# Exercise goal
From the first line of the records below through the line with "R17: 150k (GND, VA) -> none", output each line exactly; skip the pictures.

# Change detection data
◇ ◇ ◇

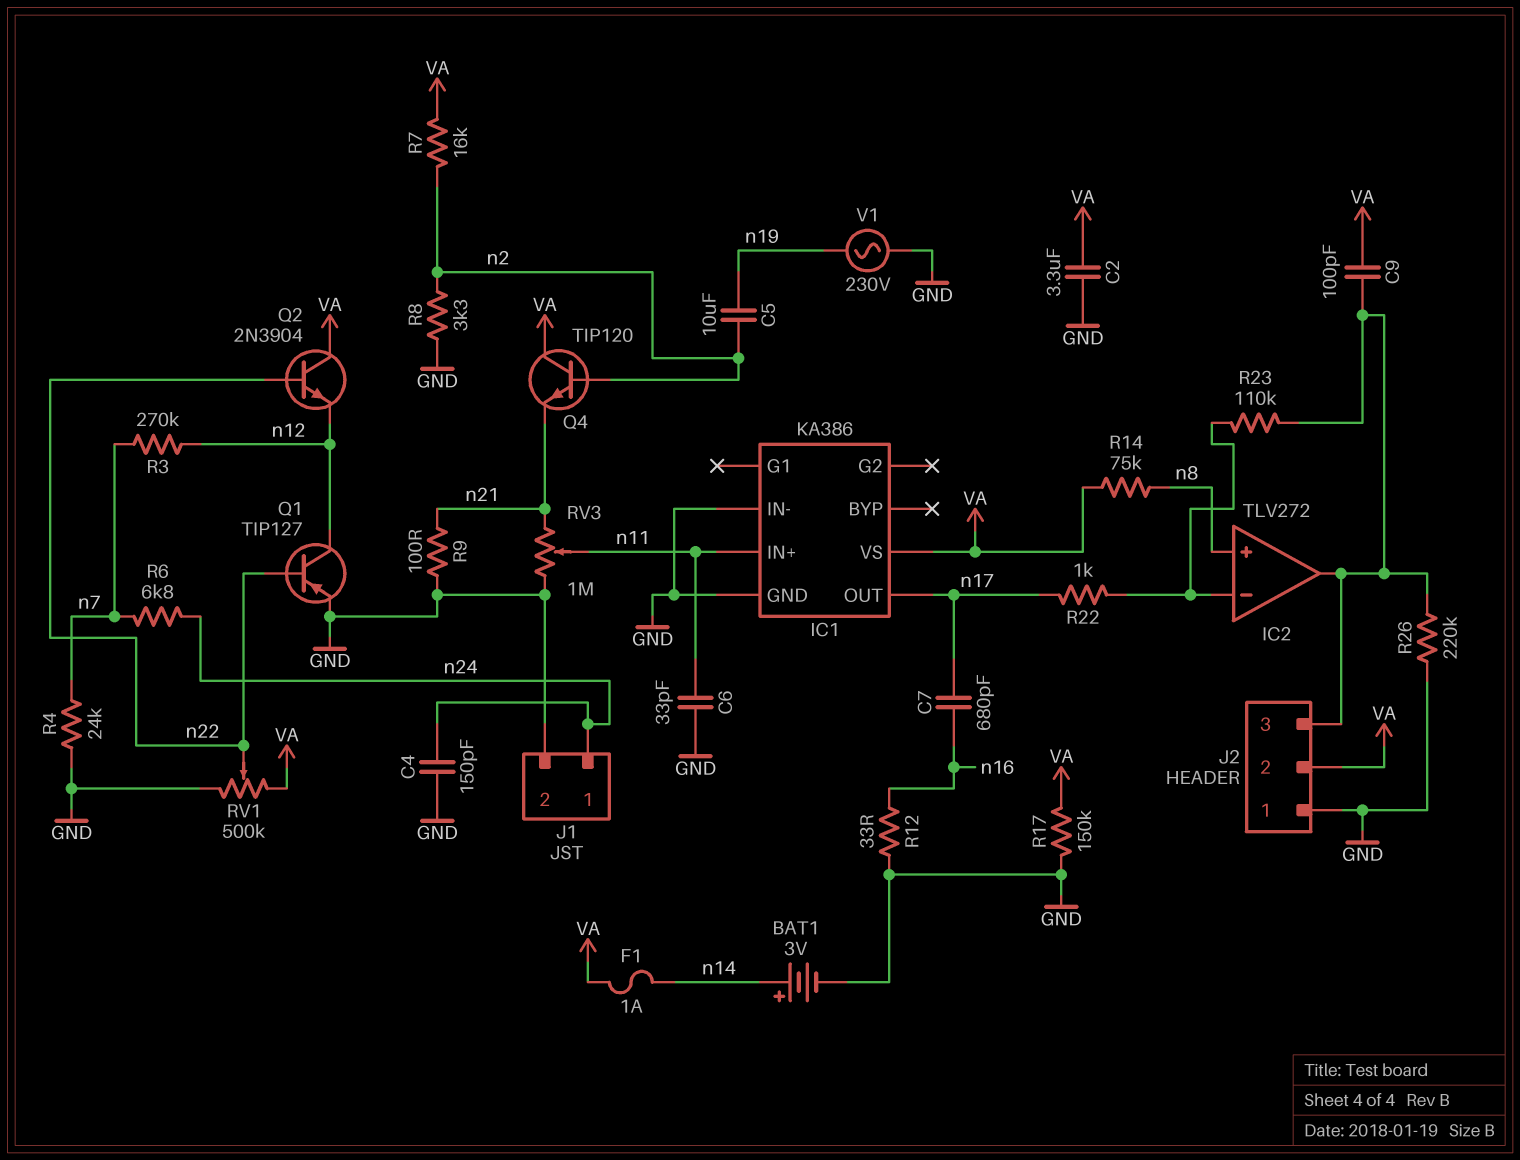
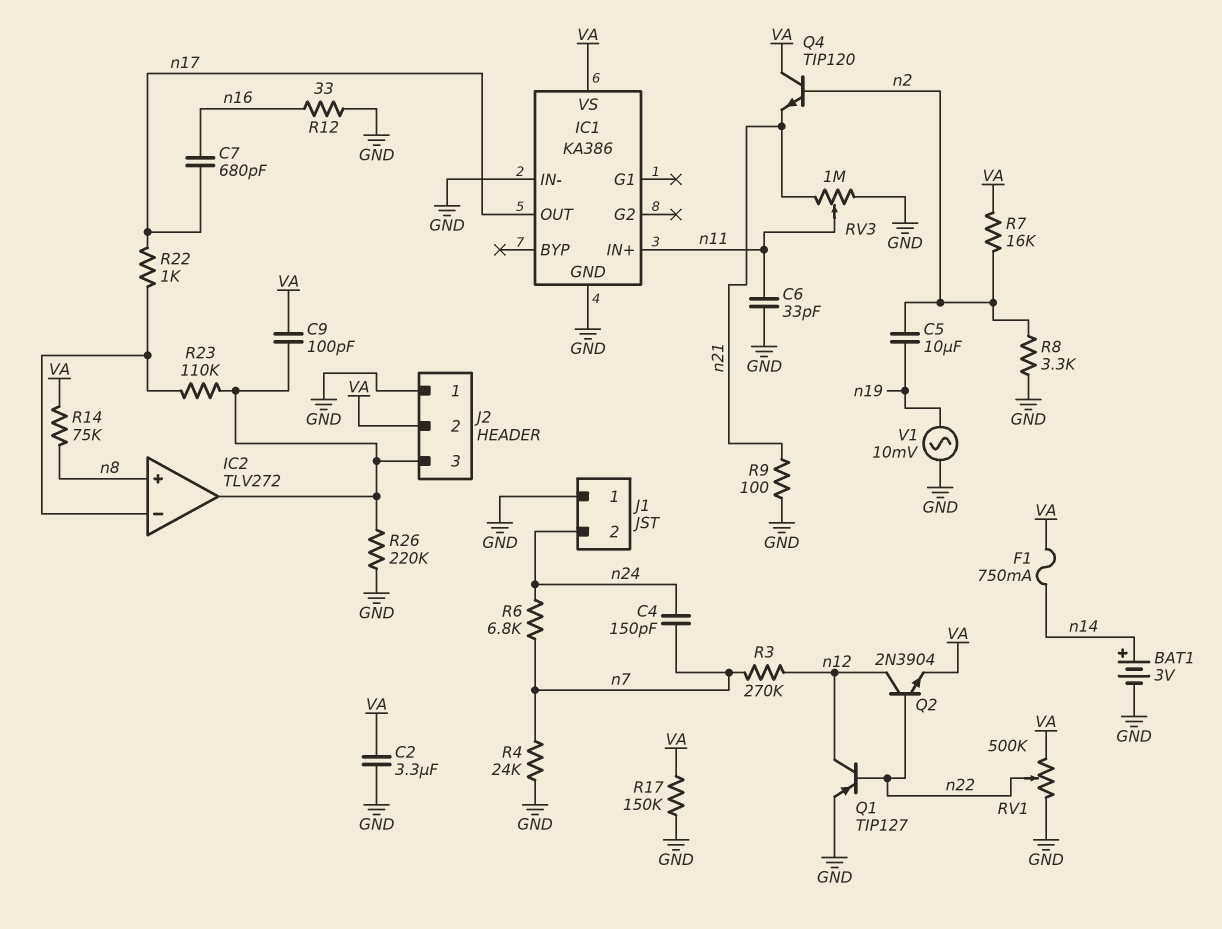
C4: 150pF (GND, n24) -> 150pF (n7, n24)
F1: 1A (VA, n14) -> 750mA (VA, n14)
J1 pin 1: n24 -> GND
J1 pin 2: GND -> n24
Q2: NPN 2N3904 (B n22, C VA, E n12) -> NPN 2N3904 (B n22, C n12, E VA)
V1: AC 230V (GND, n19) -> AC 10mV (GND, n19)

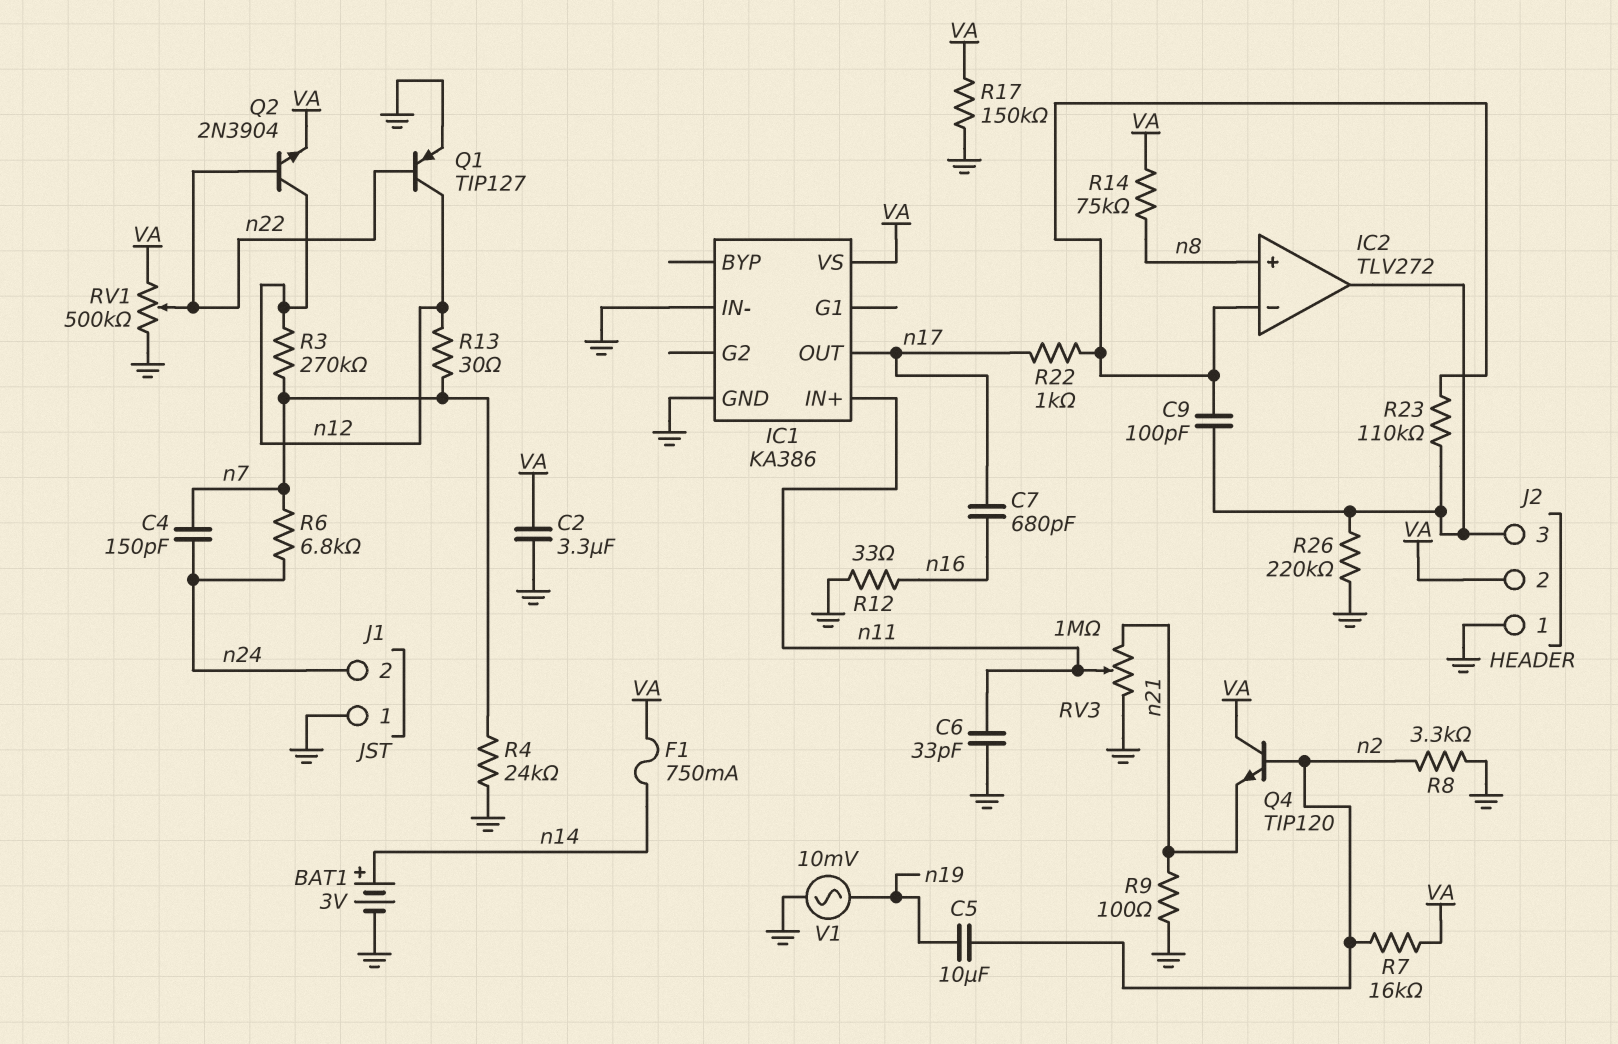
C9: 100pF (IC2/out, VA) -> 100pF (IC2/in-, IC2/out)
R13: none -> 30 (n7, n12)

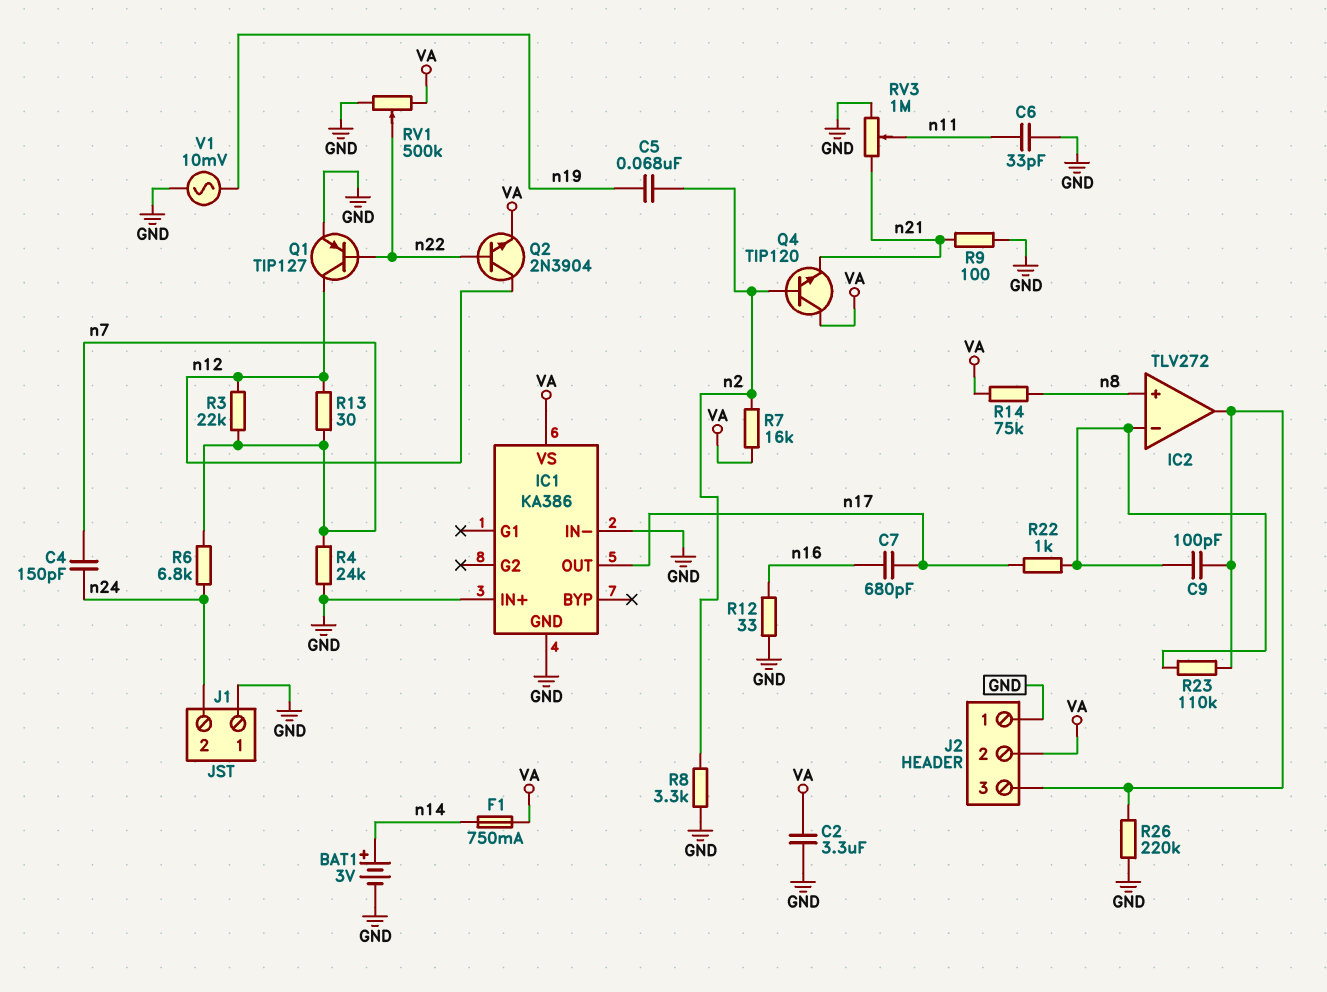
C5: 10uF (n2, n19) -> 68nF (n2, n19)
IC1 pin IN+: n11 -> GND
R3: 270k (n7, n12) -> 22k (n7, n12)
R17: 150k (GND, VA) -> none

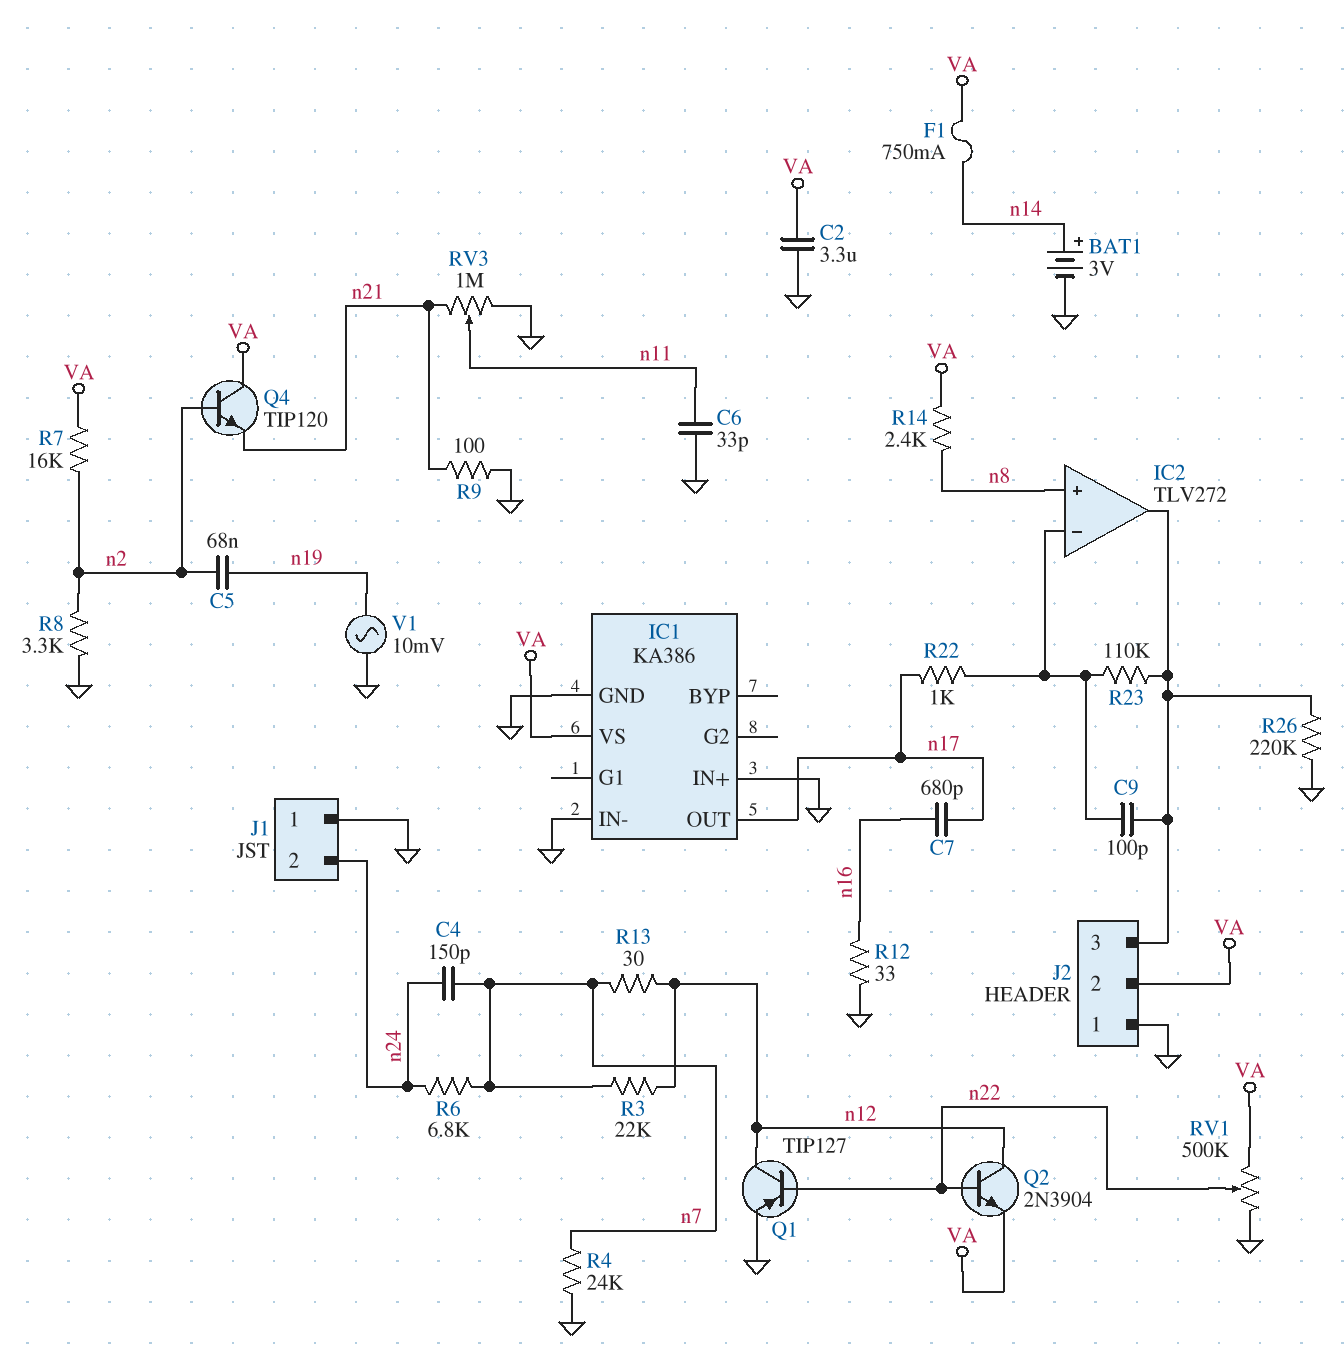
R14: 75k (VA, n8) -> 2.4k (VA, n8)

◇ ◇ ◇

# Result of this task
C4: 150pF (GND, n24) -> 150pF (n7, n24)
F1: 1A (VA, n14) -> 750mA (VA, n14)
J1 pin 1: n24 -> GND
J1 pin 2: GND -> n24
Q2: NPN 2N3904 (B n22, C VA, E n12) -> NPN 2N3904 (B n22, C n12, E VA)
V1: AC 230V (GND, n19) -> AC 10mV (GND, n19)

C9: 100pF (IC2/out, VA) -> 100pF (IC2/in-, IC2/out)
R13: none -> 30 (n7, n12)

C5: 10uF (n2, n19) -> 68nF (n2, n19)
IC1 pin IN+: n11 -> GND
R3: 270k (n7, n12) -> 22k (n7, n12)
R17: 150k (GND, VA) -> none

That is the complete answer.